• Instructions for the task:
The full listing should be set down again precisely.

• Records provided:
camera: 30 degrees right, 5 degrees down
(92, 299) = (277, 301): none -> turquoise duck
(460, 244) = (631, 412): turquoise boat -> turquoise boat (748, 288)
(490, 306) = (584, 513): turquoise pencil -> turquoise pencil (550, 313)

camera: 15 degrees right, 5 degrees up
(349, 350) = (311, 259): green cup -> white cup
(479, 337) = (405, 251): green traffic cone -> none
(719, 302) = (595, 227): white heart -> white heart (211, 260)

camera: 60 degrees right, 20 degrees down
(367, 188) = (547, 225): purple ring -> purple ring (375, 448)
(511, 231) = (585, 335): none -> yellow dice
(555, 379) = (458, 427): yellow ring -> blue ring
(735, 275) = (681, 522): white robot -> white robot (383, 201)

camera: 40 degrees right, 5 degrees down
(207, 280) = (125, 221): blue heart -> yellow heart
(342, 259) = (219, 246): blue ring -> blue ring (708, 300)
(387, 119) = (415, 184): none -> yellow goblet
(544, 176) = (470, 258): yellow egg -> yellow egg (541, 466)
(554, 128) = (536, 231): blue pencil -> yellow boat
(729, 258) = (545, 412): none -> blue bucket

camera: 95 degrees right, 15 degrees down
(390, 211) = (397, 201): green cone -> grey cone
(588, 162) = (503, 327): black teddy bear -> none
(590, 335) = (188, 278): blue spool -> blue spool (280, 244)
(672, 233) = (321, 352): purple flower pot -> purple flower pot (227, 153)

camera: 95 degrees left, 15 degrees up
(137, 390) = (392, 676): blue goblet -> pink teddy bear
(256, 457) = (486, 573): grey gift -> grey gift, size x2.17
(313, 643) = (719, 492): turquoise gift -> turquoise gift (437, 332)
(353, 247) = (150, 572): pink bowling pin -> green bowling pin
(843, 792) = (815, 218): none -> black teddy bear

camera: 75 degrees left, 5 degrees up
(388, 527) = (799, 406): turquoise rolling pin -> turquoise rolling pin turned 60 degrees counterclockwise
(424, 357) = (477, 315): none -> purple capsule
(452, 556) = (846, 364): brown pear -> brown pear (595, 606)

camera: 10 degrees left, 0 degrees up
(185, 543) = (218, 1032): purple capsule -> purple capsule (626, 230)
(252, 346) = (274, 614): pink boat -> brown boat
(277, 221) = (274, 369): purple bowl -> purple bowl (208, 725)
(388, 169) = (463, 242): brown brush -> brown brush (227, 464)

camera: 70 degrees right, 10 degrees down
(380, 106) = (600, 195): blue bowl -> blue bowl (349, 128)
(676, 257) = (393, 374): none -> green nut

• Exercise result:
camera: 30 degrees right, 5 degrees down
(92, 299) = (277, 301): none -> turquoise duck
(460, 244) = (631, 412): turquoise boat -> turquoise boat (748, 288)
(490, 306) = (584, 513): turquoise pencil -> turquoise pencil (550, 313)

camera: 15 degrees right, 5 degrees up
(349, 350) = (311, 259): green cup -> white cup
(479, 337) = (405, 251): green traffic cone -> none
(719, 302) = (595, 227): white heart -> white heart (211, 260)

camera: 60 degrees right, 20 degrees down
(367, 188) = (547, 225): purple ring -> purple ring (375, 448)
(511, 231) = (585, 335): none -> yellow dice
(555, 379) = (458, 427): yellow ring -> blue ring
(735, 275) = (681, 522): white robot -> white robot (383, 201)

camera: 40 degrees right, 5 degrees down
(207, 280) = (125, 221): blue heart -> yellow heart
(342, 259) = (219, 246): blue ring -> blue ring (708, 300)
(387, 119) = (415, 184): none -> yellow goblet
(544, 176) = (470, 258): yellow egg -> yellow egg (541, 466)
(554, 128) = (536, 231): blue pencil -> yellow boat
(729, 258) = (545, 412): none -> blue bucket

camera: 95 degrees right, 15 degrees down
(390, 211) = (397, 201): green cone -> grey cone
(588, 162) = (503, 327): black teddy bear -> none
(590, 335) = (188, 278): blue spool -> blue spool (280, 244)
(672, 233) = (321, 352): purple flower pot -> purple flower pot (227, 153)

camera: 95 degrees left, 15 degrees up
(137, 390) = (392, 676): blue goblet -> pink teddy bear
(256, 457) = (486, 573): grey gift -> grey gift, size x2.17
(313, 643) = (719, 492): turquoise gift -> turquoise gift (437, 332)
(353, 247) = (150, 572): pink bowling pin -> green bowling pin
(843, 792) = (815, 218): none -> black teddy bear

camera: 75 degrees left, 5 degrees up
(388, 527) = (799, 406): turquoise rolling pin -> turquoise rolling pin turned 60 degrees counterclockwise
(424, 357) = (477, 315): none -> purple capsule
(452, 556) = (846, 364): brown pear -> brown pear (595, 606)

camera: 10 degrees left, 0 degrees up
(185, 543) = (218, 1032): purple capsule -> purple capsule (626, 230)
(252, 346) = (274, 614): pink boat -> brown boat
(277, 221) = (274, 369): purple bowl -> purple bowl (208, 725)
(388, 169) = (463, 242): brown brush -> brown brush (227, 464)

camera: 70 degrees right, 10 degrees down
(380, 106) = (600, 195): blue bowl -> blue bowl (349, 128)
(676, 257) = (393, 374): none -> green nut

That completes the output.